[Input data — start]
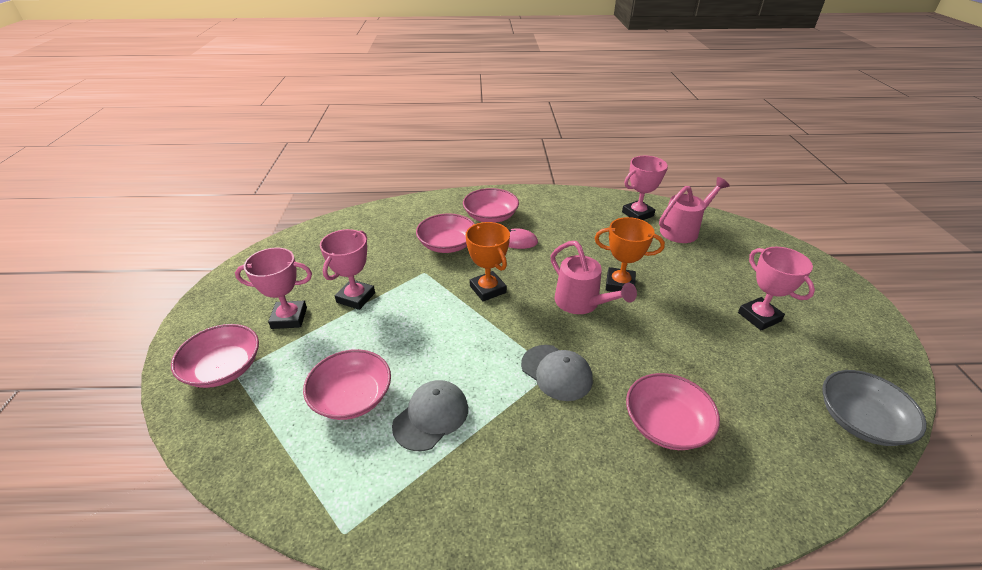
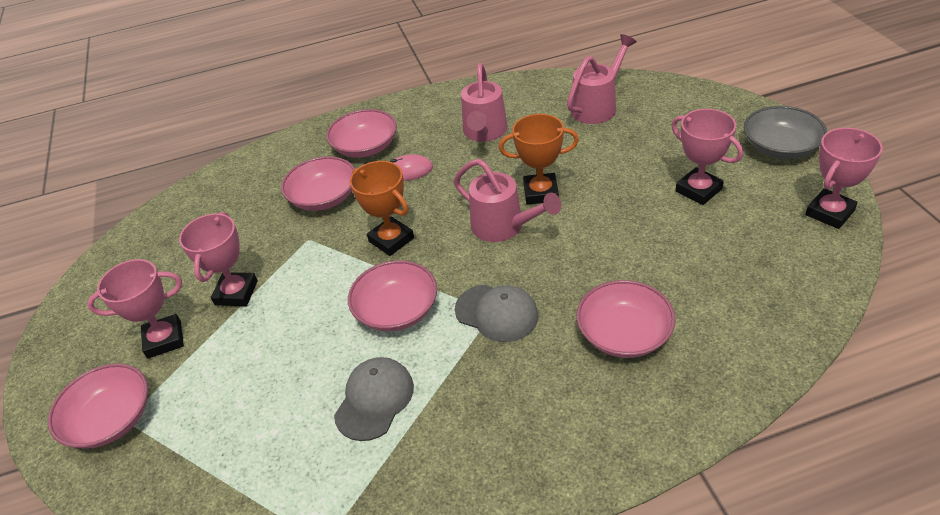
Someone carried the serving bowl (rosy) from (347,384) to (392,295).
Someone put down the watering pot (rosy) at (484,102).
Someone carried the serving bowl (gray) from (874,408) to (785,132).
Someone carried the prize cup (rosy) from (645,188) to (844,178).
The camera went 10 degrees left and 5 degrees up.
[Input data — finish]
● To do: Since only lines holding the word "bowl" matter, count them in the data above and report the number alone.

● Result: 2